INFORMATION SHOWN:
= = = = =

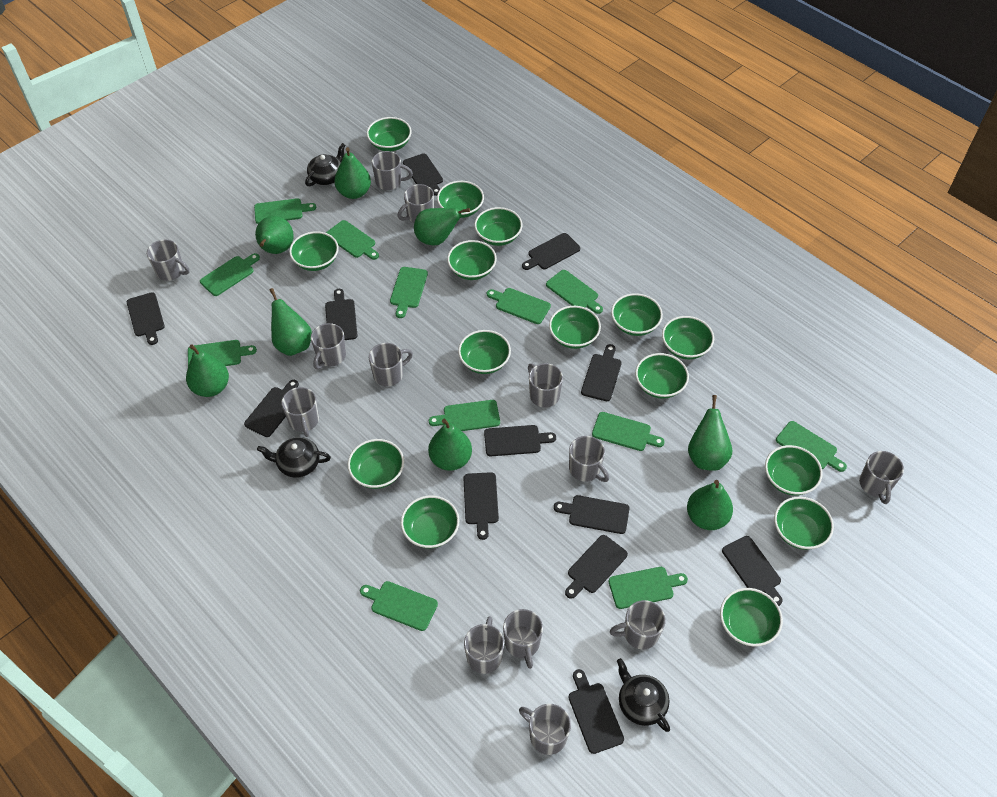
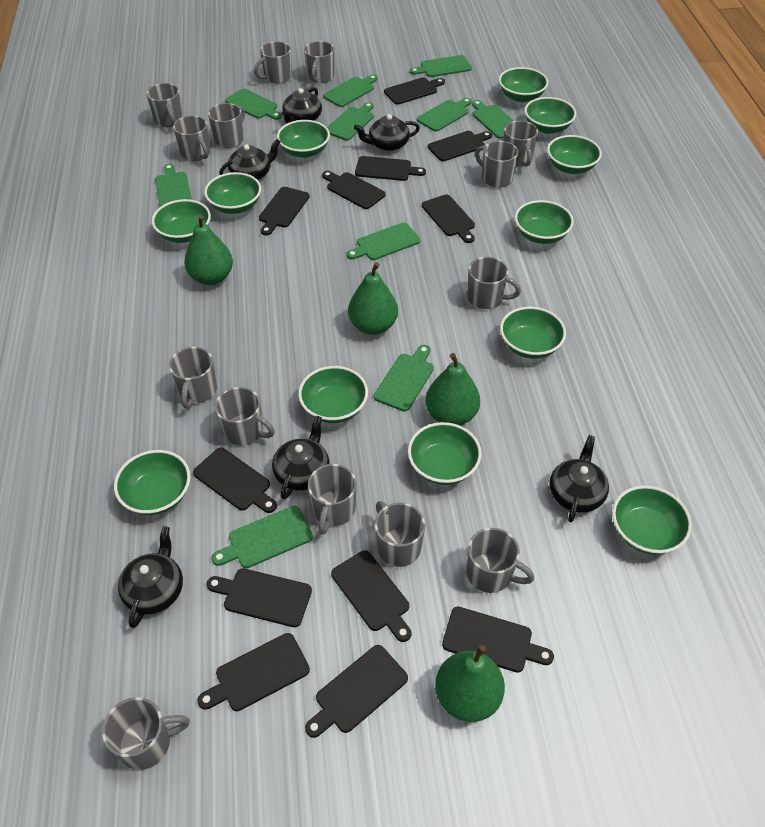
black teapot: [257,437,331,478] [305,143,345,186] [617,658,670,732] = 3 -> [118,526,183,628] [219,139,280,180] [272,416,330,499] [282,87,322,123] [354,114,420,151] [549,435,609,522] = 6
green bowl: [289,231,339,271] [348,439,404,489] [367,117,411,151] [401,495,459,548] [437,181,484,218] [447,240,497,280] [458,330,511,374] [474,207,523,246] [549,306,601,349] [611,293,663,336] [635,353,689,399] [662,316,714,359] [720,588,783,647] [765,445,823,496] [774,497,834,550] = 15 -> [114,450,191,515] [152,199,211,243] [204,172,261,214] [277,120,330,158] [298,366,368,423] [408,422,481,485] [499,67,548,102] [500,307,566,359] [515,200,574,244] [524,97,576,134] [547,135,602,174] [612,485,692,555] = 12
green cutting board: [188,340,257,366] [200,253,260,296] [254,198,316,224] [326,220,379,260] [360,581,438,631] [390,267,428,318] [429,400,500,431] [487,288,551,324] [546,270,603,314] [592,412,665,451] [608,567,688,609] [776,421,847,472] = 12 -> [155,164,192,207] [211,506,313,568] [225,88,282,120] [323,75,378,107] [327,102,374,141] [346,222,420,260] [374,345,434,412] [410,55,472,77] [417,98,472,132] [472,100,514,139] = 10
green pear: [186,344,229,397] [255,216,294,254] [270,288,312,356] [334,147,371,199] [414,208,470,246] [428,419,472,471] [687,480,733,530] [688,395,732,471] = 8 -> [184,215,233,285] [348,262,398,335] [426,353,480,425] [435,645,505,722] = 4
grey mug: [147,239,189,281] [281,387,319,437] [311,323,346,369] [369,343,413,386] [372,151,413,190] [398,184,434,223] [464,616,504,674] [503,609,543,669] [519,704,571,755] [528,363,563,407] [569,436,609,482] [610,600,666,650] [859,451,904,504] = 13 -> [102,697,190,770] [146,83,183,127] [169,347,217,409] [173,115,210,161] [208,103,245,148] [215,387,275,446] [254,41,292,84] [304,41,335,83] [308,464,357,535] [375,501,425,567] [467,257,521,309] [467,528,534,593] [475,141,518,188] [503,121,538,167] = 14

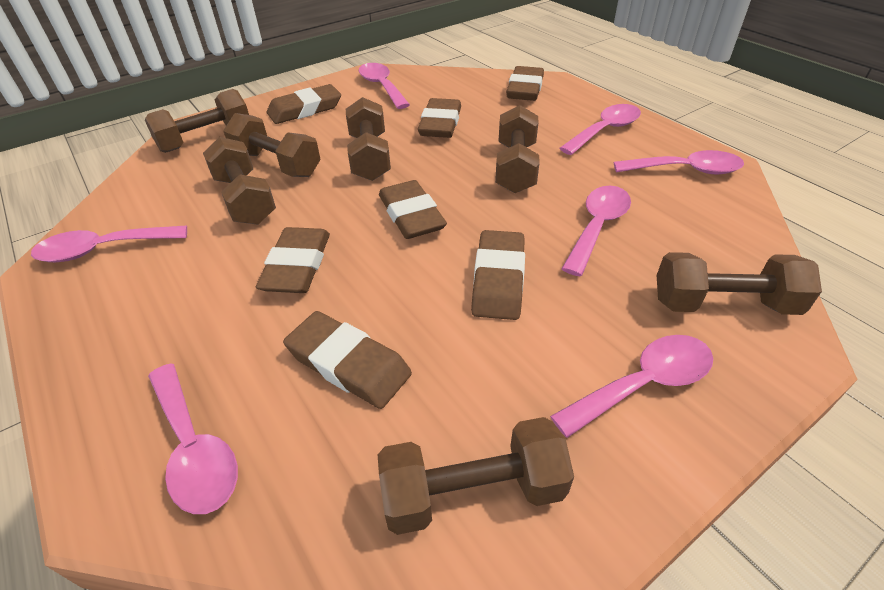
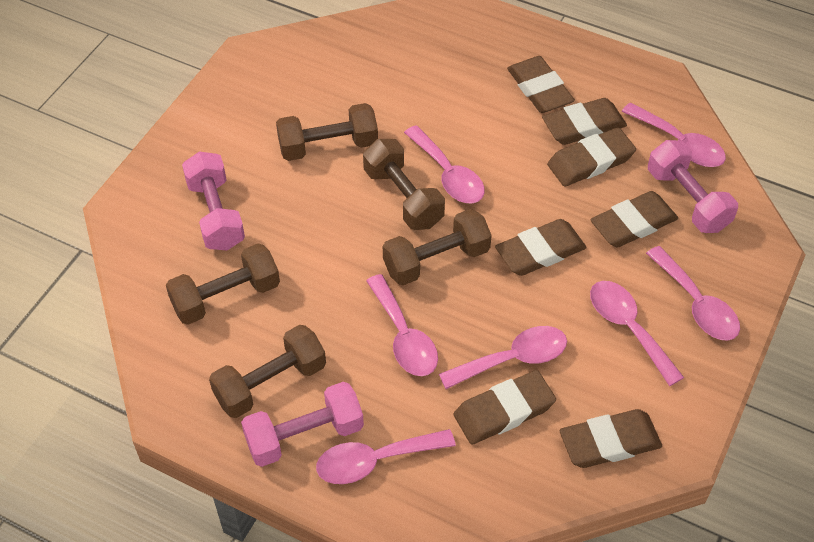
brown dumbbell: [145,89,249,153] [203,137,276,225] [223,113,321,177] [346,97,391,181] [378,417,574,535] [495,105,539,193] [656,252,822,315] = 7 -> [166,244,280,325] [209,325,326,418] [276,103,378,161] [363,139,445,230] [383,209,492,285] = 5
pink dumbbell: none = 0 -> [182,151,245,251] [241,382,364,467] [648,140,738,233] = 3

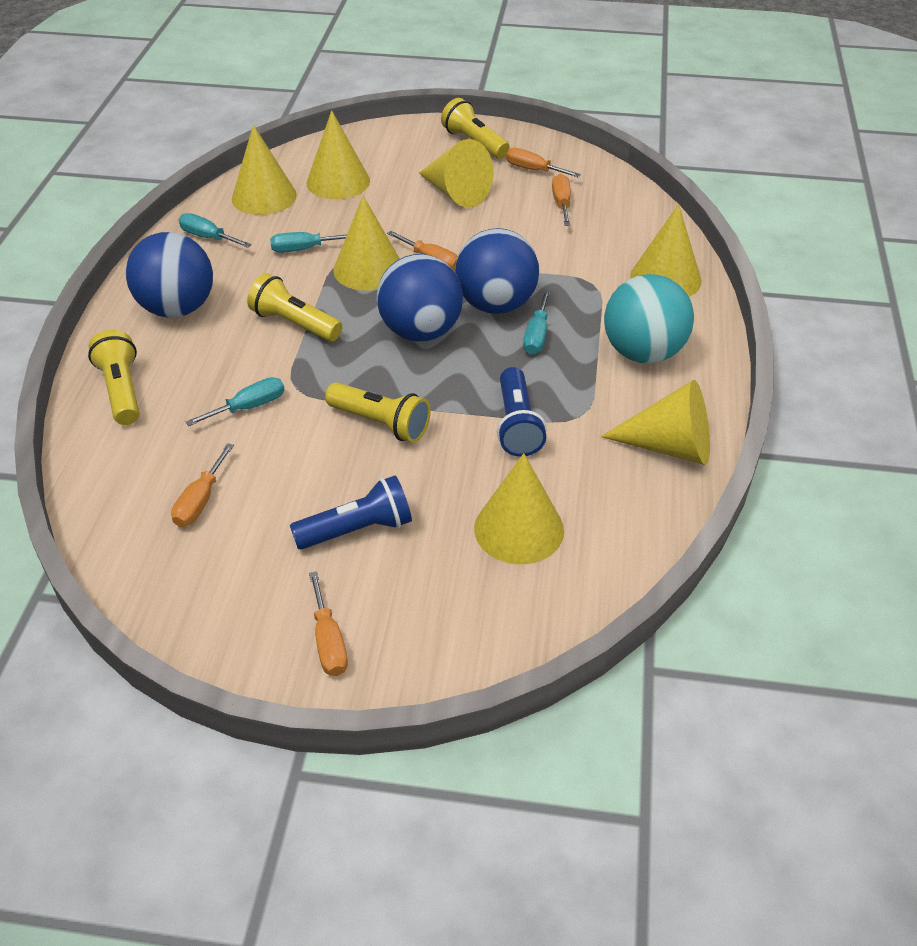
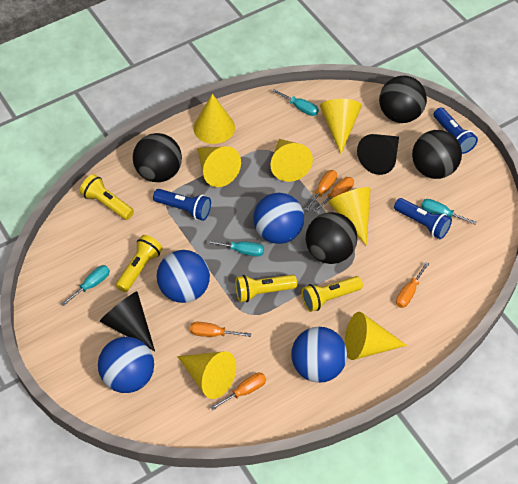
black ball: none = 0 -> [133,133,182,182] [306,212,357,264] [379,76,427,123] [412,130,462,179] = 4
black cone: none = 0 -> [100,291,155,351] [357,134,399,175] = 2
blue ball: [126,232,213,318] [377,254,463,341] [455,228,539,314] = 3 -> [98,337,154,393] [157,250,210,303] [253,193,304,244] [291,327,347,383] = 4
blue flashlight: [290,475,412,550] [497,367,547,457] = 2 -> [153,189,211,221] [394,198,452,239] [434,108,478,154] = 3
turquoise ball: [604,274,694,364] = 1 -> none = 0

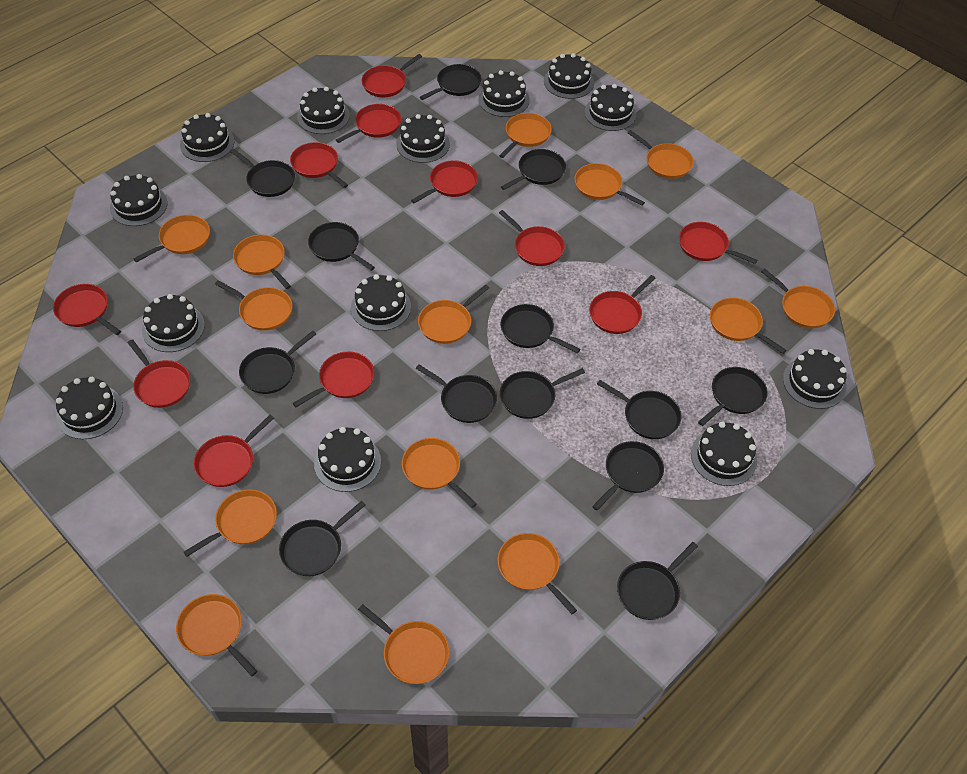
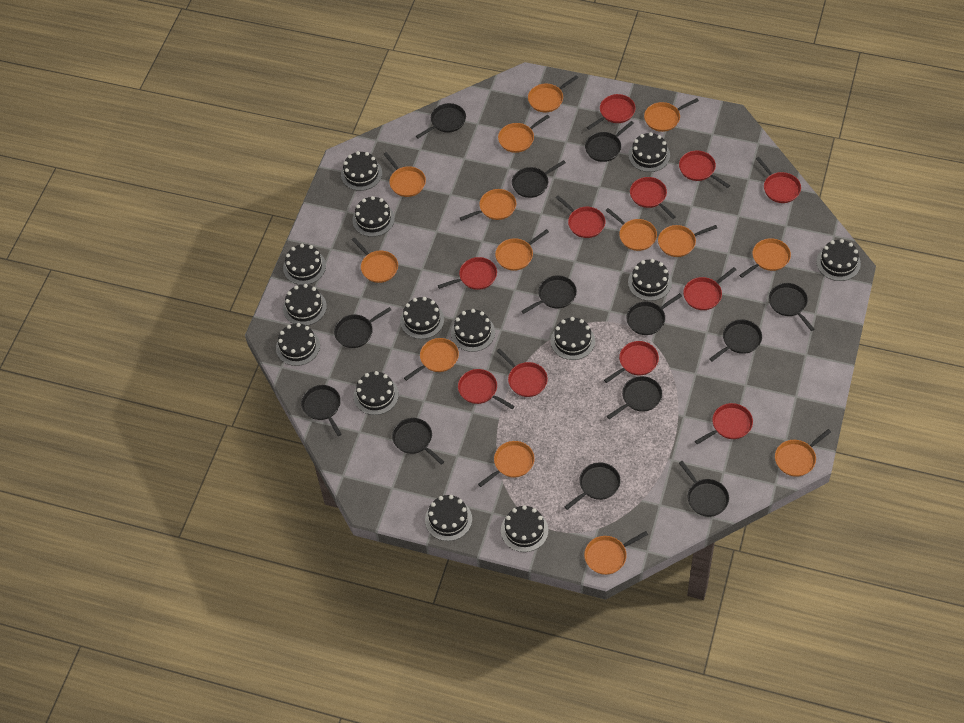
black cake: [56,377,123,439] [110,174,167,226] [142,294,205,352] [180,113,234,162] [297,87,350,134] [314,427,381,492] [351,274,411,331] [396,114,450,163] [478,70,530,117] [544,53,594,99] [585,84,636,131] [691,422,757,486] [783,349,847,409] = 13 -> [276,323,320,366] [283,244,326,285] [283,284,327,326] [341,151,382,191] [352,196,395,237] [354,371,399,415] [400,297,444,339] [425,495,472,541] [451,309,495,352] [501,505,548,552] [551,317,595,360] [628,132,670,172] [628,259,672,301] [816,239,861,281] = 14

= = = = =

Up to and including the line containing "green pear: [186,344,229,397]", quote each line of the entries above from the very first, please, exactly and without images.

black teapot: [257,437,331,478] [305,143,345,186] [617,658,670,732] = 3 -> [118,526,183,628] [219,139,280,180] [272,416,330,499] [282,87,322,123] [354,114,420,151] [549,435,609,522] = 6
green bowl: [289,231,339,271] [348,439,404,489] [367,117,411,151] [401,495,459,548] [437,181,484,218] [447,240,497,280] [458,330,511,374] [474,207,523,246] [549,306,601,349] [611,293,663,336] [635,353,689,399] [662,316,714,359] [720,588,783,647] [765,445,823,496] [774,497,834,550] = 15 -> [114,450,191,515] [152,199,211,243] [204,172,261,214] [277,120,330,158] [298,366,368,423] [408,422,481,485] [499,67,548,102] [500,307,566,359] [515,200,574,244] [524,97,576,134] [547,135,602,174] [612,485,692,555] = 12
green cutting board: [188,340,257,366] [200,253,260,296] [254,198,316,224] [326,220,379,260] [360,581,438,631] [390,267,428,318] [429,400,500,431] [487,288,551,324] [546,270,603,314] [592,412,665,451] [608,567,688,609] [776,421,847,472] = 12 -> [155,164,192,207] [211,506,313,568] [225,88,282,120] [323,75,378,107] [327,102,374,141] [346,222,420,260] [374,345,434,412] [410,55,472,77] [417,98,472,132] [472,100,514,139] = 10
green pear: [186,344,229,397] [255,216,294,254] [270,288,312,356] [334,147,371,199] [414,208,470,246] [428,419,472,471] [687,480,733,530] [688,395,732,471] = 8 -> [184,215,233,285] [348,262,398,335] [426,353,480,425] [435,645,505,722] = 4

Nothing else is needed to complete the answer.